(Beginning of Records for this exercise)

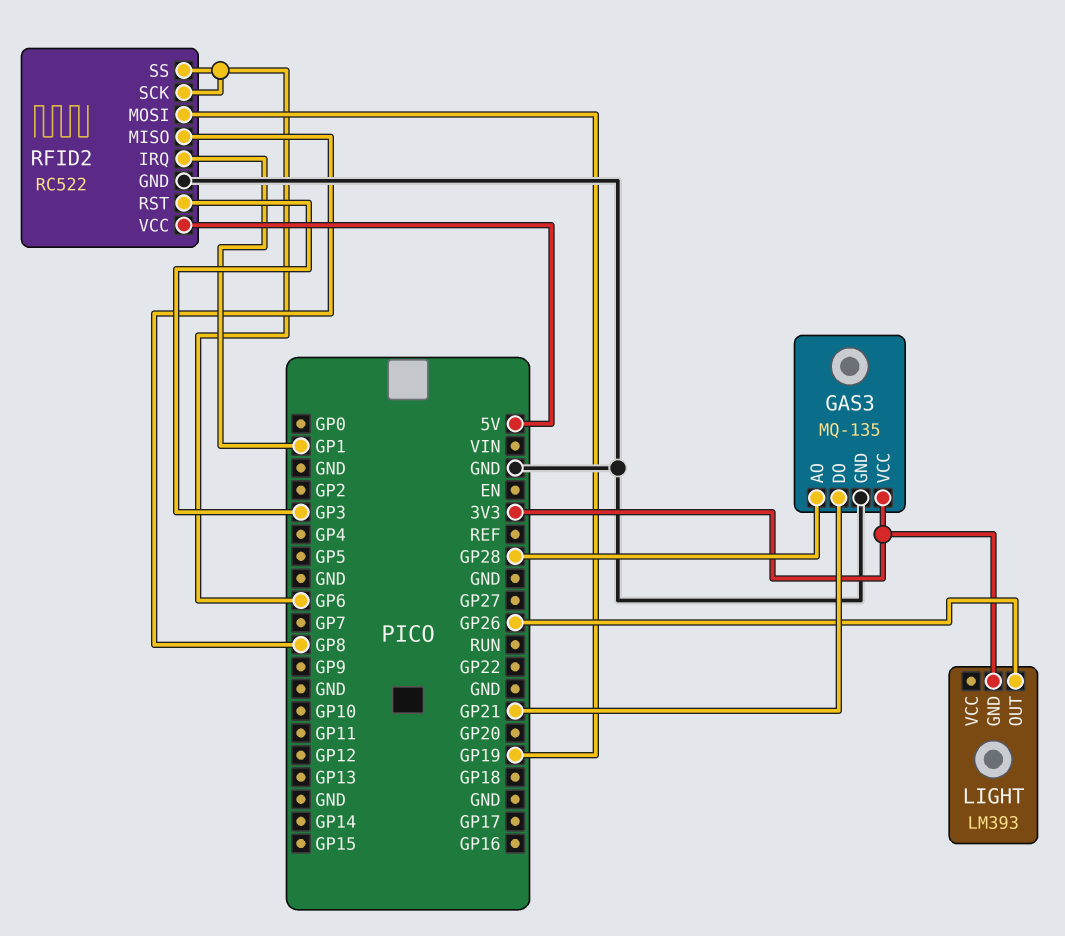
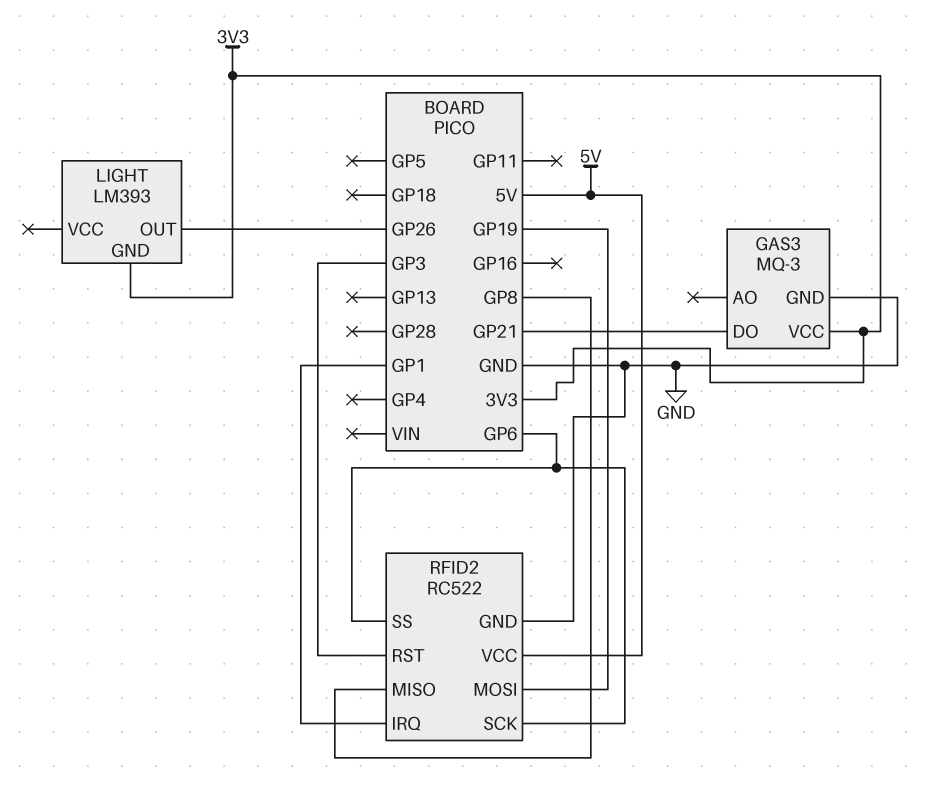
GAS3: MQ-135 -> MQ-3
GAS3 pin AO: GP28 -> none

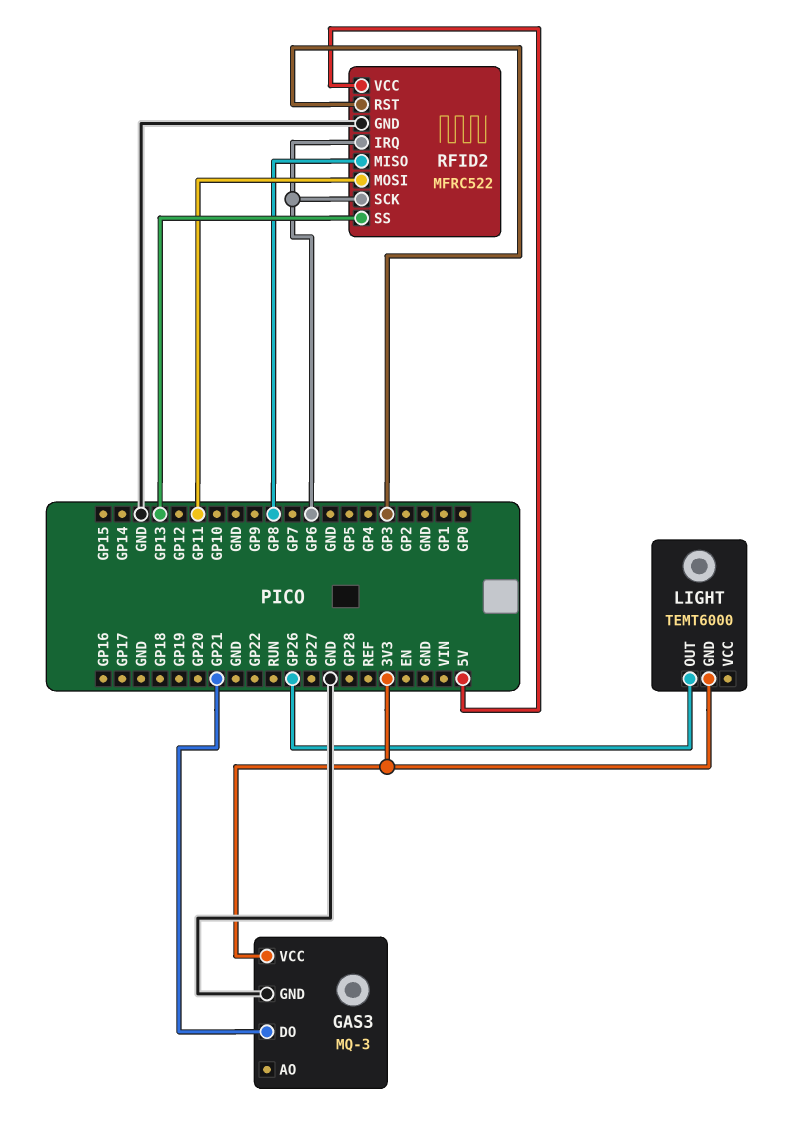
LIGHT: LM393 -> TEMT6000
RFID2: RC522 -> MFRC522
RFID2 pin IRQ: GP1 -> GP6
RFID2 pin MOSI: GP19 -> GP11
RFID2 pin SS: GP6 -> GP13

(End of Records for this exercise)

* What to work on *
A verbatim copy of the data, free of pictures, is the expected answer.

* Output of the task *
GAS3: MQ-135 -> MQ-3
GAS3 pin AO: GP28 -> none

LIGHT: LM393 -> TEMT6000
RFID2: RC522 -> MFRC522
RFID2 pin IRQ: GP1 -> GP6
RFID2 pin MOSI: GP19 -> GP11
RFID2 pin SS: GP6 -> GP13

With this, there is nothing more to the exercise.